PROBLEM DETAILS:
For the material that follows, return exactly the lines from the one with "LIGHT3 pin OUT: A5 -> A0" through the one with "RADIO: SX1278 -> RFM69", both ends included.

EXTRACTED DATA:
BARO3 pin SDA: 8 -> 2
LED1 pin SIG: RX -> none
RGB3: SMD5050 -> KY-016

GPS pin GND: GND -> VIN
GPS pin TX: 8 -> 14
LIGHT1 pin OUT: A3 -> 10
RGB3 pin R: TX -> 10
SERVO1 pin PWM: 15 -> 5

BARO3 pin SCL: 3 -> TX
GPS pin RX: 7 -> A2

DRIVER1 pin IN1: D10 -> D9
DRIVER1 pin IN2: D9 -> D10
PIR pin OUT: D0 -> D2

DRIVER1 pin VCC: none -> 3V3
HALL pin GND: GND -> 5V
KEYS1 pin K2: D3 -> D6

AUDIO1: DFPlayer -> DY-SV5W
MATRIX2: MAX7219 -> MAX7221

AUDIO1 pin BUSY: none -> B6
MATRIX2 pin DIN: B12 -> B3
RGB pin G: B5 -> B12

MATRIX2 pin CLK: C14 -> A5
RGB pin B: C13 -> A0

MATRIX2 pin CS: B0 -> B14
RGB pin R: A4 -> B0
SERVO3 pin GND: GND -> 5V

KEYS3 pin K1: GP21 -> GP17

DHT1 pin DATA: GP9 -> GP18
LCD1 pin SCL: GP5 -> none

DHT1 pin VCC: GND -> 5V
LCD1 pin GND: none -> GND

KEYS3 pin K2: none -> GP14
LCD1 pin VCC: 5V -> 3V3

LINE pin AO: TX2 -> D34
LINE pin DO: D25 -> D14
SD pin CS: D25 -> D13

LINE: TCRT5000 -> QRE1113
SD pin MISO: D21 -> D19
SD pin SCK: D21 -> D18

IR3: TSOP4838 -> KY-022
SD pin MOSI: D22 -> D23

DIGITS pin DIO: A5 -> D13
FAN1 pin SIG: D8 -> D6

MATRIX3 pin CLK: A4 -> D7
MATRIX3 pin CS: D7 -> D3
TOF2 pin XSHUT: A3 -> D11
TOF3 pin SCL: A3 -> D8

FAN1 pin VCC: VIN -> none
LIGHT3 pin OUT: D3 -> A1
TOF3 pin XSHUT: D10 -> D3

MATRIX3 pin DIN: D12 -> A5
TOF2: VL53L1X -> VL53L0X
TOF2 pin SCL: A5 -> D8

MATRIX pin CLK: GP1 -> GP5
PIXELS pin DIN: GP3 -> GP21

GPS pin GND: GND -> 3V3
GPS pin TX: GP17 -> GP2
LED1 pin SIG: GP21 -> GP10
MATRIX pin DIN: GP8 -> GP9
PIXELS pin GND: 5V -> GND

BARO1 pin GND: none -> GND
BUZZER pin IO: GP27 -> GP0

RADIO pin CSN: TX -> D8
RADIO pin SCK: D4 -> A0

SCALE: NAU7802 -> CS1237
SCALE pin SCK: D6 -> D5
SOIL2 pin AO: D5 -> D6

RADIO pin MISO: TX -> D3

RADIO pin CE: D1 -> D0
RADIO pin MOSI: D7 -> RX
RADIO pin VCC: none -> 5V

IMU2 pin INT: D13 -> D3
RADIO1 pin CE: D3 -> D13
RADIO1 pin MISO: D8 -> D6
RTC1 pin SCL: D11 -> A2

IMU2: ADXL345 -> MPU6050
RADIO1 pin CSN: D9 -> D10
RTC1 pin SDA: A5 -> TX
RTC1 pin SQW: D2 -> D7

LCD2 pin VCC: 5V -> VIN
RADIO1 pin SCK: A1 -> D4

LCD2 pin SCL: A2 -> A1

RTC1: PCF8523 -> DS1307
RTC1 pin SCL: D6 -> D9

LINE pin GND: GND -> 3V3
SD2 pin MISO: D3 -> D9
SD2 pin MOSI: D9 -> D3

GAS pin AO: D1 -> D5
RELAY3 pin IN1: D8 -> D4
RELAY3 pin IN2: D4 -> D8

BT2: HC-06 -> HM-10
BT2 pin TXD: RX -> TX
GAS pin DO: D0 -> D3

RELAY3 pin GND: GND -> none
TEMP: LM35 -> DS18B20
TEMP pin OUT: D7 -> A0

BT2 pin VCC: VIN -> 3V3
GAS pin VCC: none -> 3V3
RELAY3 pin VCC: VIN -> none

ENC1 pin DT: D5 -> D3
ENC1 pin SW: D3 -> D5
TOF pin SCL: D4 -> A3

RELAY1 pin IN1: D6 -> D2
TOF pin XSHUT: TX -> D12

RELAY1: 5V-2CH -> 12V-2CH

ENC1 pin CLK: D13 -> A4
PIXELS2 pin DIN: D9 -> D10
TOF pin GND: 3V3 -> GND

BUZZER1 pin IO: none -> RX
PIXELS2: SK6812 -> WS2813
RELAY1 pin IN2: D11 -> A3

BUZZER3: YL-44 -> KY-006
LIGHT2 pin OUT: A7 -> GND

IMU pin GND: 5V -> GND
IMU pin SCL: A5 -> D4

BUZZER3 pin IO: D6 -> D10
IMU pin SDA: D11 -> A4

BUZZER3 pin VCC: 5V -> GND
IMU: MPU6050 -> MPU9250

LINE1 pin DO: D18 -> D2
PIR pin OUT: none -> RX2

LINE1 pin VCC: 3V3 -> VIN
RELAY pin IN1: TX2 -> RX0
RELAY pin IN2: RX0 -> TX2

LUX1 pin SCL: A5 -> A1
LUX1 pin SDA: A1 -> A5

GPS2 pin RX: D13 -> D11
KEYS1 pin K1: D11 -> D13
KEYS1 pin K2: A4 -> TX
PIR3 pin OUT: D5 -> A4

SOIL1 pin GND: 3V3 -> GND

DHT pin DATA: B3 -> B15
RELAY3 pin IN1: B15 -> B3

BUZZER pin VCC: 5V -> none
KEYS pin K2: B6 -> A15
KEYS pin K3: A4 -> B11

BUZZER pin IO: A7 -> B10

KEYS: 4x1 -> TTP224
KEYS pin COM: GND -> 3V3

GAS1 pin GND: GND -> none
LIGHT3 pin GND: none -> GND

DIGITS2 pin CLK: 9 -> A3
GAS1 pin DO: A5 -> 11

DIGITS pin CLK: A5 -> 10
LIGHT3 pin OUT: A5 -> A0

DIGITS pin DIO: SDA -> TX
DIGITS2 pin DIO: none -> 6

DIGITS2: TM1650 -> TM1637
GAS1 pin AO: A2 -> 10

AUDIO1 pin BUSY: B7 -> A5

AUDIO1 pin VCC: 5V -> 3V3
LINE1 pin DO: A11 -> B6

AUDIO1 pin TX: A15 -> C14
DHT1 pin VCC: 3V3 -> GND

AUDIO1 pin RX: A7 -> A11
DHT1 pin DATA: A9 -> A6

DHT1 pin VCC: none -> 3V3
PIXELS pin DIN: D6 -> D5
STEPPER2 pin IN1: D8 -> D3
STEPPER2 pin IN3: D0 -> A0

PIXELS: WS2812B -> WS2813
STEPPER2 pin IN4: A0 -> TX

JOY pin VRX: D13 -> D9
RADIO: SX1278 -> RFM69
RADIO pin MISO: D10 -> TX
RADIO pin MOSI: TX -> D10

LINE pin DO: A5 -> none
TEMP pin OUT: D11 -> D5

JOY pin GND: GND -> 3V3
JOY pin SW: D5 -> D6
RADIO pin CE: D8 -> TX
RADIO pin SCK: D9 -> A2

EXERCISE RESPONSE:
LIGHT3 pin OUT: A5 -> A0

DIGITS pin DIO: SDA -> TX
DIGITS2 pin DIO: none -> 6

DIGITS2: TM1650 -> TM1637
GAS1 pin AO: A2 -> 10

AUDIO1 pin BUSY: B7 -> A5

AUDIO1 pin VCC: 5V -> 3V3
LINE1 pin DO: A11 -> B6

AUDIO1 pin TX: A15 -> C14
DHT1 pin VCC: 3V3 -> GND

AUDIO1 pin RX: A7 -> A11
DHT1 pin DATA: A9 -> A6

DHT1 pin VCC: none -> 3V3
PIXELS pin DIN: D6 -> D5
STEPPER2 pin IN1: D8 -> D3
STEPPER2 pin IN3: D0 -> A0

PIXELS: WS2812B -> WS2813
STEPPER2 pin IN4: A0 -> TX

JOY pin VRX: D13 -> D9
RADIO: SX1278 -> RFM69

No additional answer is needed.